### [Problem description]
Among the entries below, please show each line that carries the word "none".

Extracted records

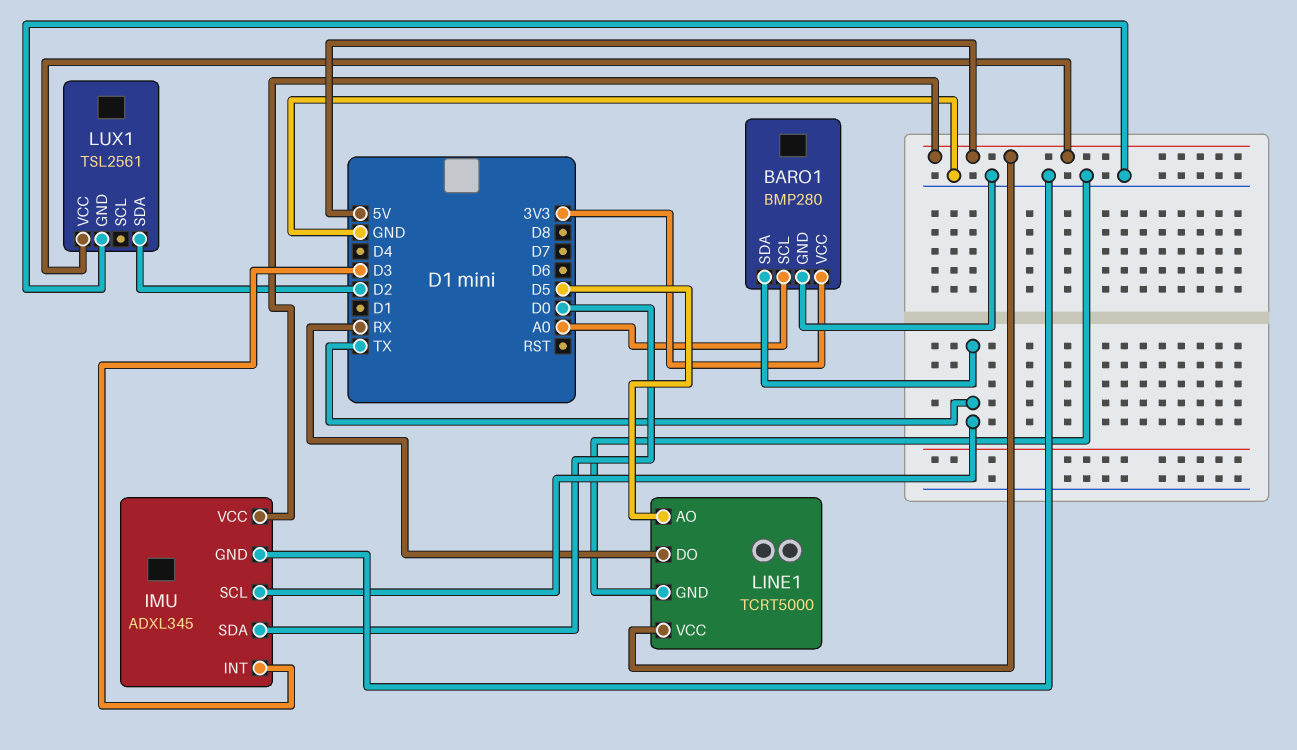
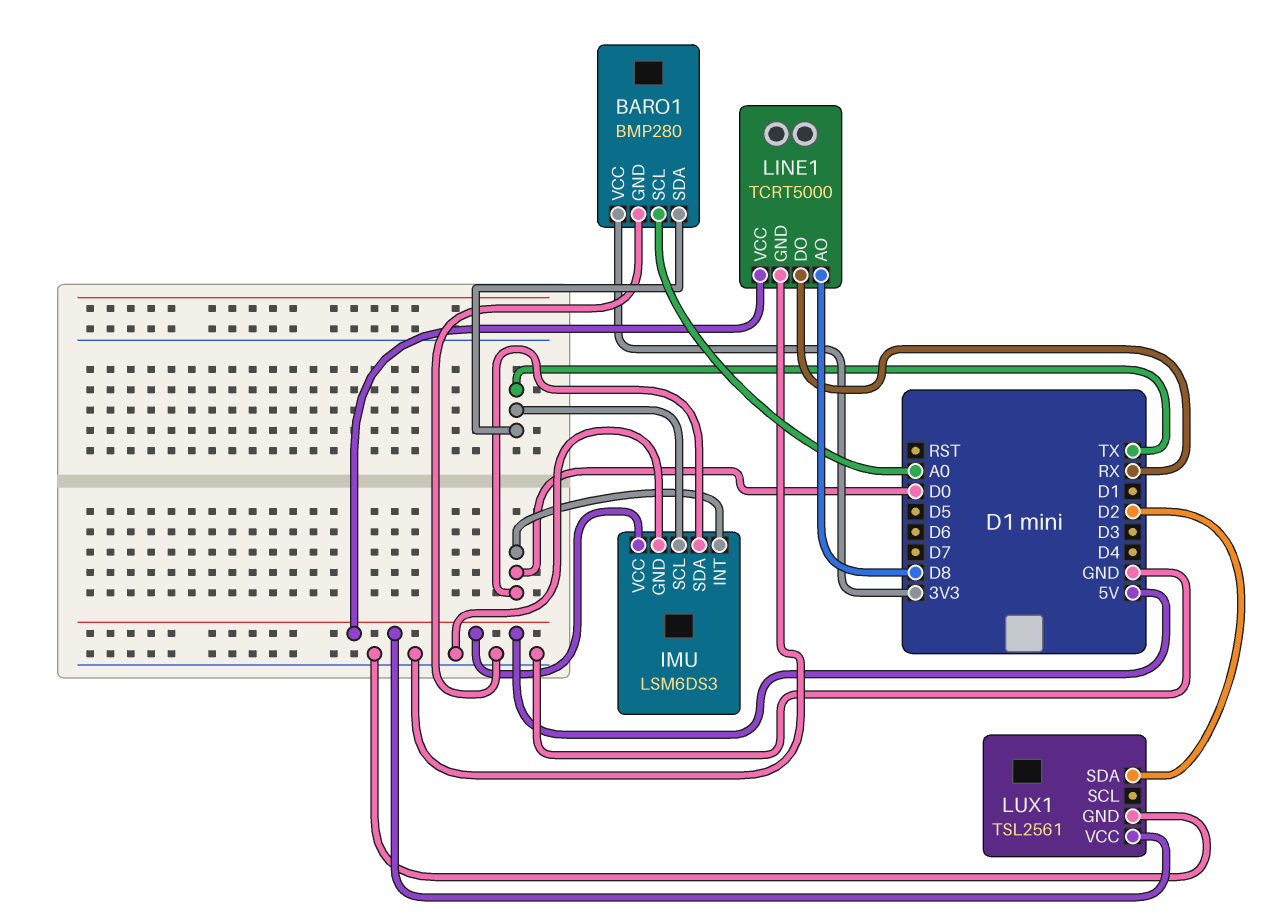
IMU: ADXL345 -> LSM6DS3
IMU pin INT: D3 -> D0
LINE1 pin AO: D5 -> D8

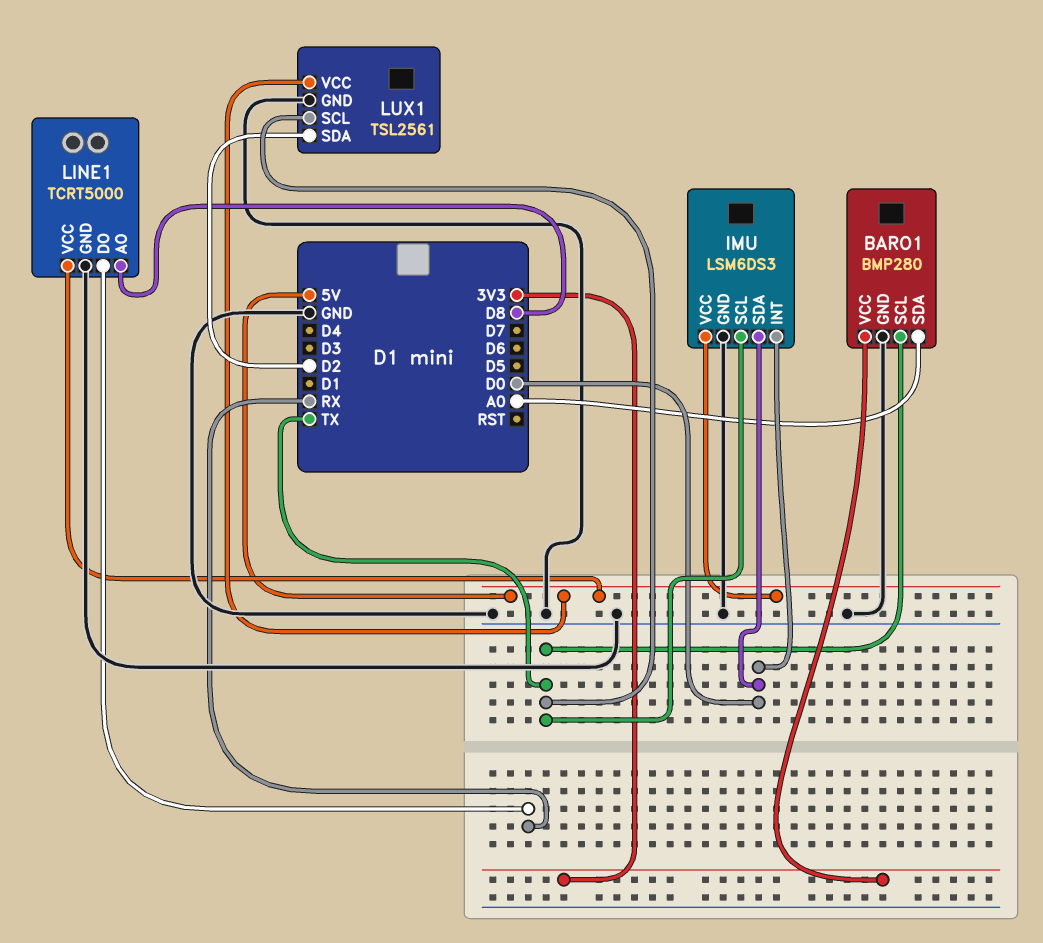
BARO1 pin SCL: A0 -> TX
BARO1 pin SDA: TX -> A0
LUX1 pin SCL: none -> TX

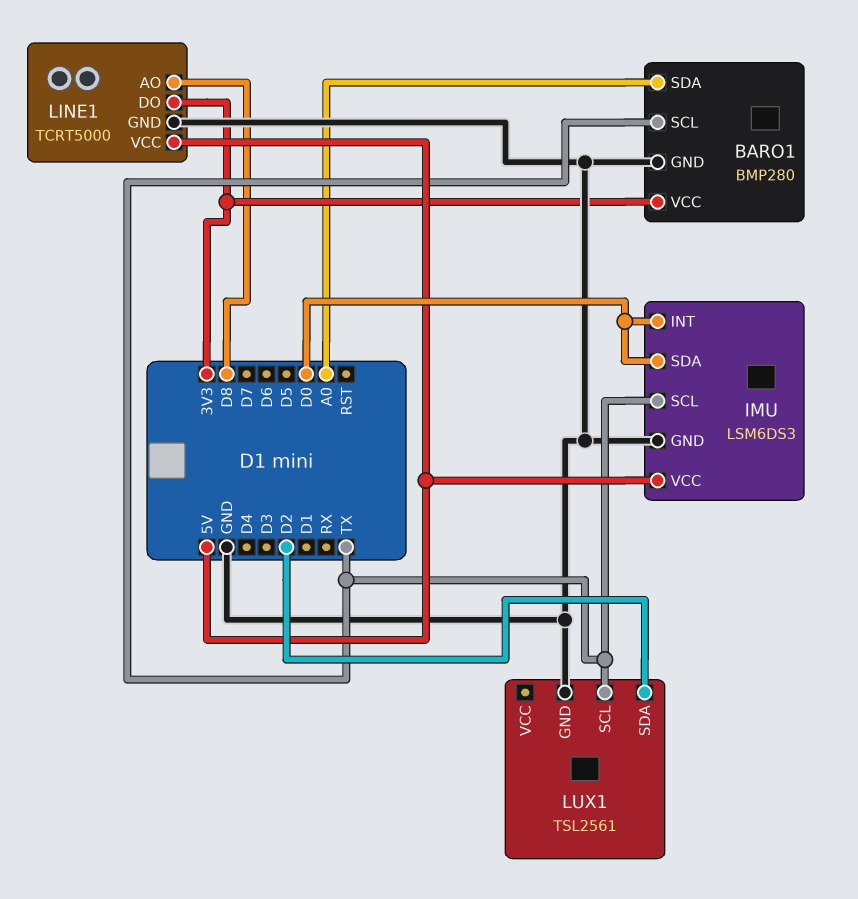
LINE1 pin DO: RX -> 3V3
LUX1 pin VCC: 5V -> none

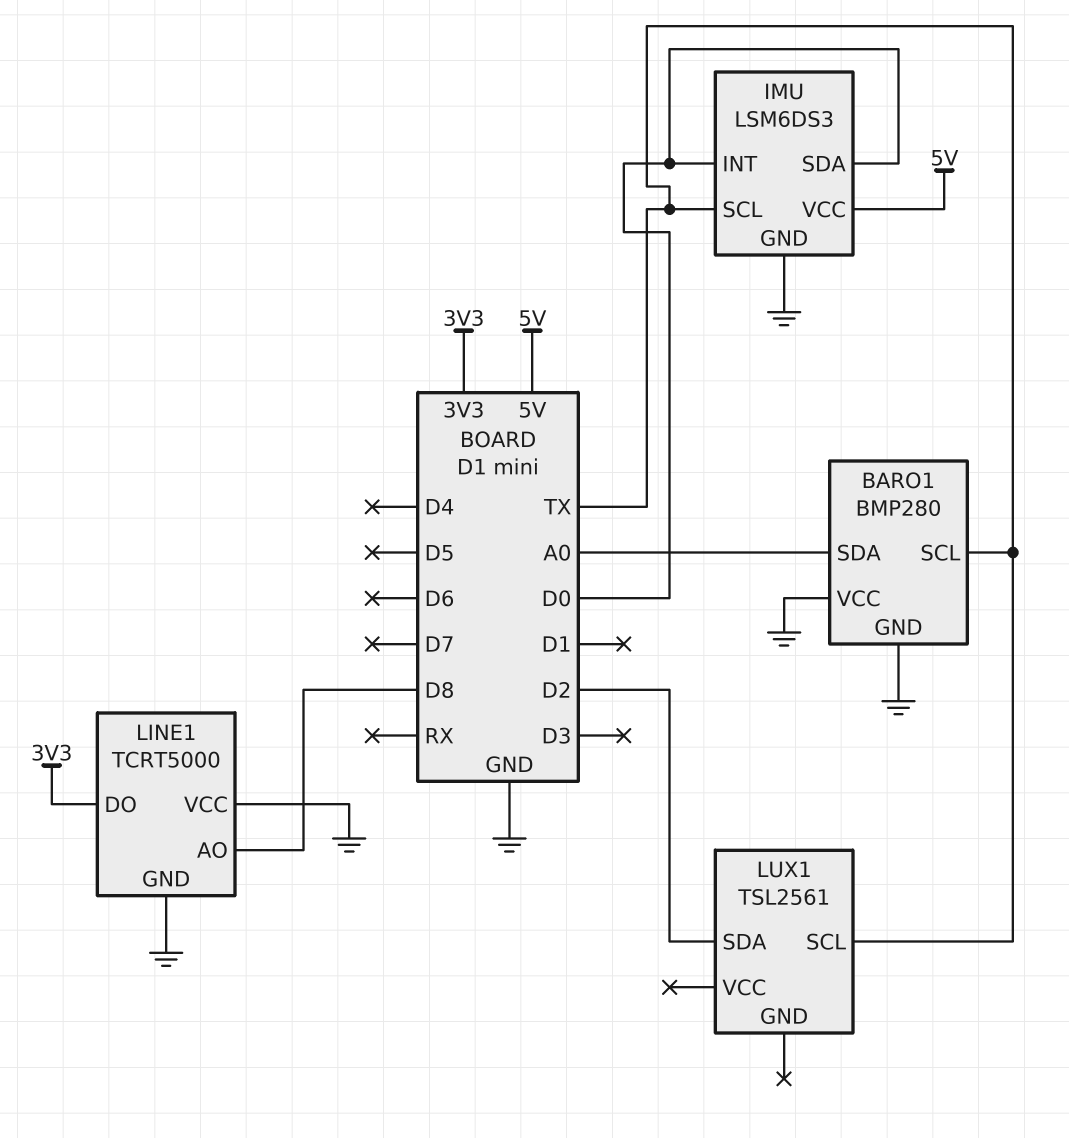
BARO1 pin VCC: 3V3 -> GND
LINE1 pin VCC: 5V -> GND
LUX1 pin GND: GND -> none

### [Reply to the exercise]
LUX1 pin SCL: none -> TX
LUX1 pin VCC: 5V -> none
LUX1 pin GND: GND -> none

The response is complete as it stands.